◆ **TASK ITEM**
Across the records below, how many lines contain the string "blue"? Give the number by itself.
Start of EXCERPTED DATA
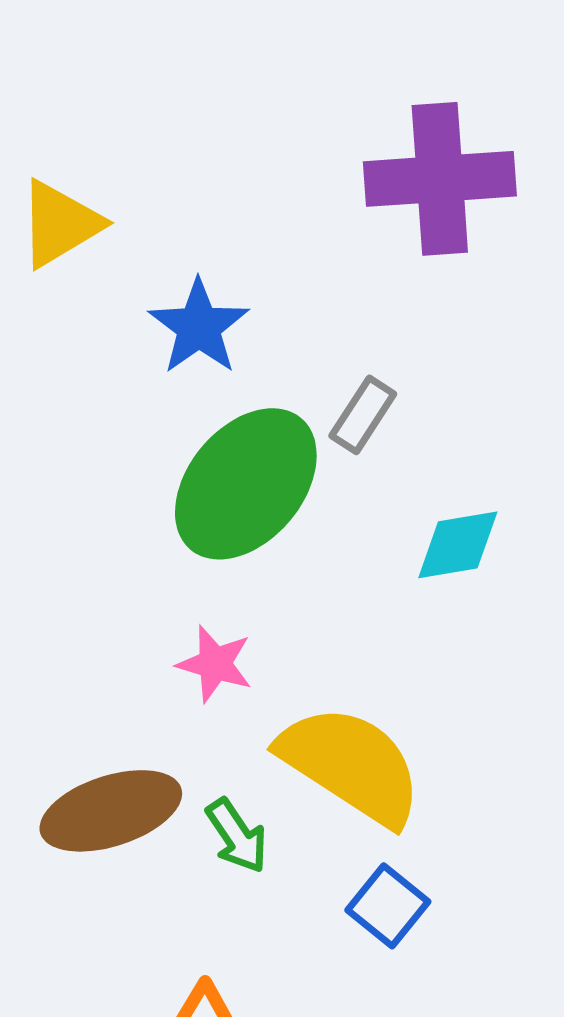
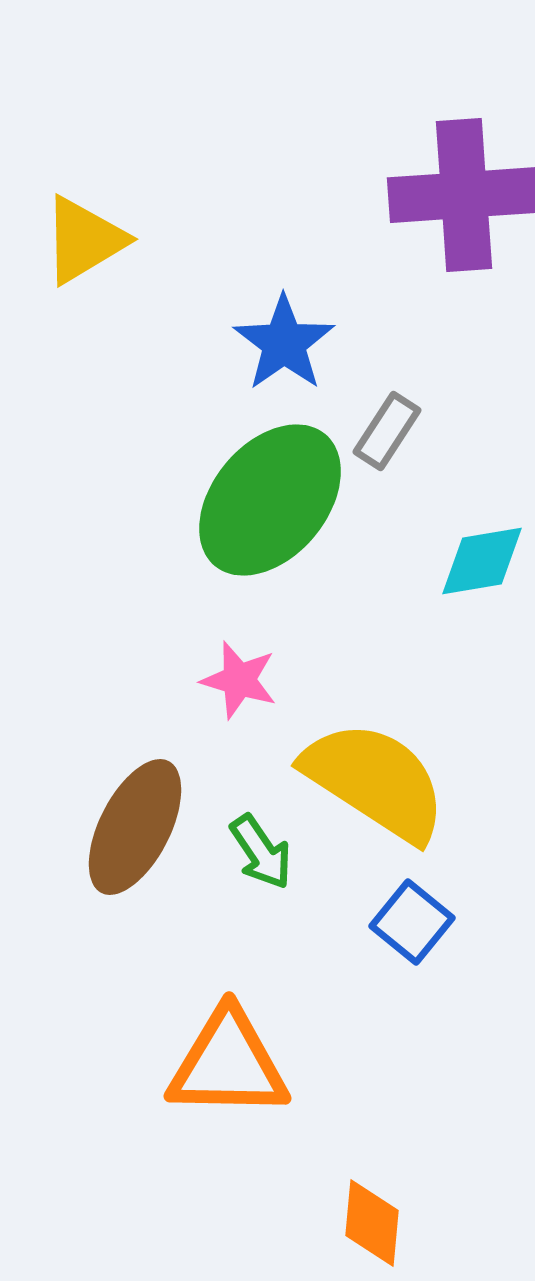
blue star: (199, 327) -> (284, 343), moved
brown ellipse: (111, 811) -> (135, 827), turned -45

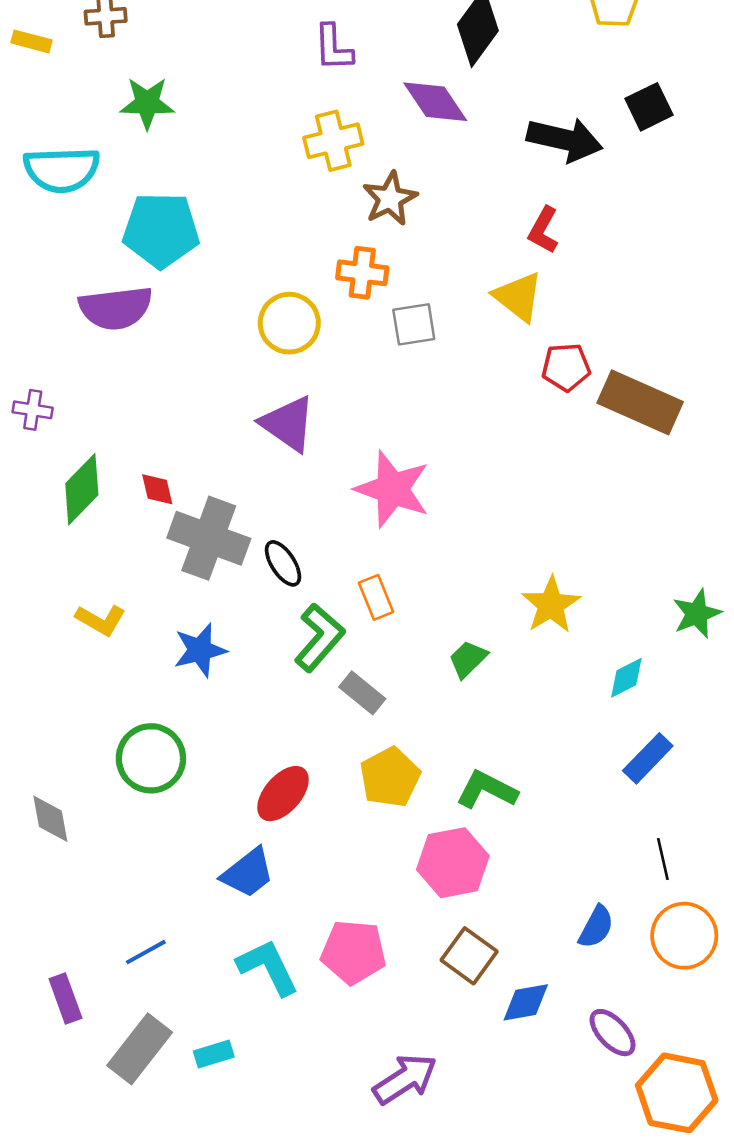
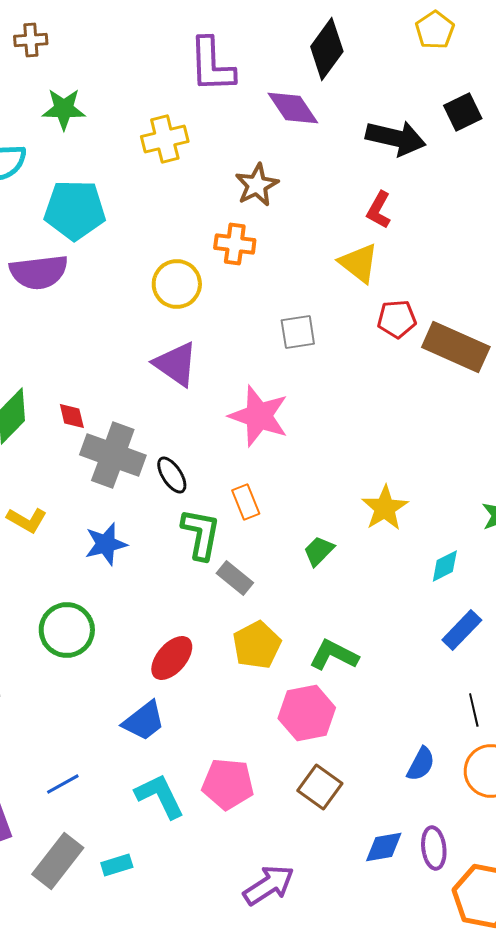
purple L-shape: (333, 48) -> (212, 65), size x1.5
yellow cross: (333, 141) -> (165, 139), moved
gray square: (414, 324) -> (298, 332), moved
green L-shape: (319, 638) -> (201, 534), turned -30
blue diamond: (526, 1002) -> (384, 847), moved
purple ellipse: (613, 1033) -> (434, 848), turned 36

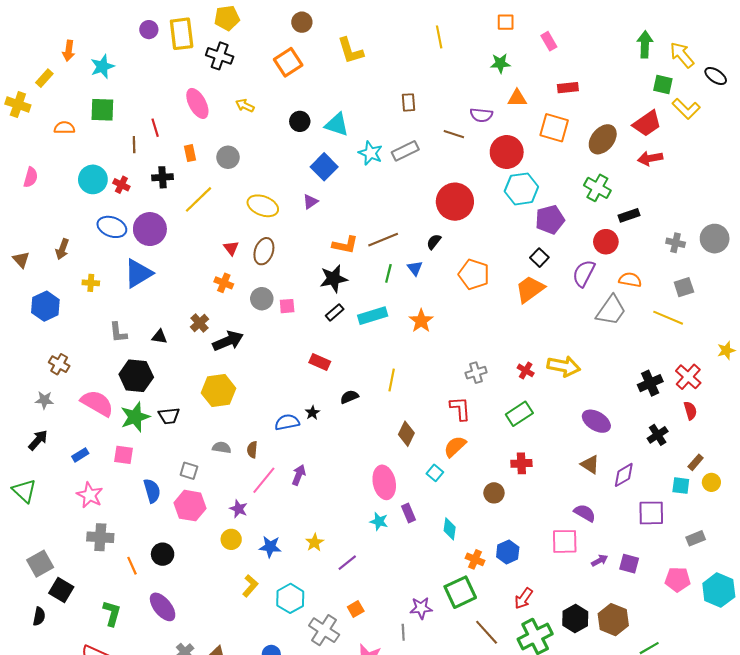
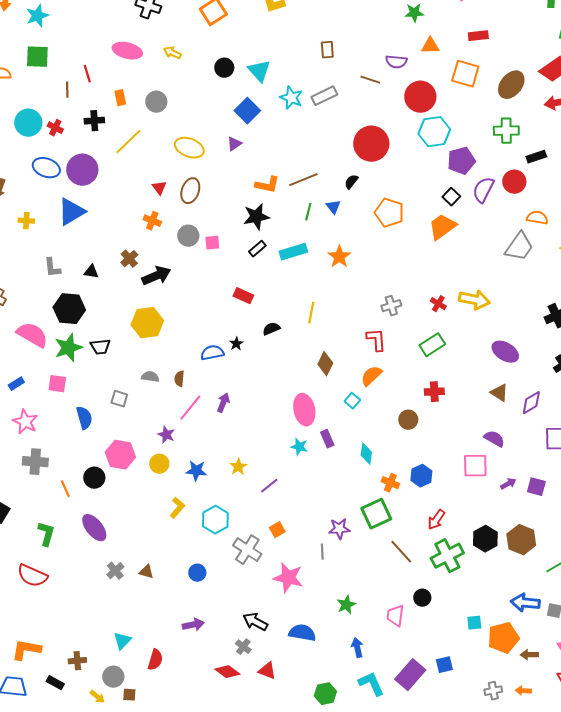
End of EXCERPTED DATA
◆ **YOUR RESPONSE**
2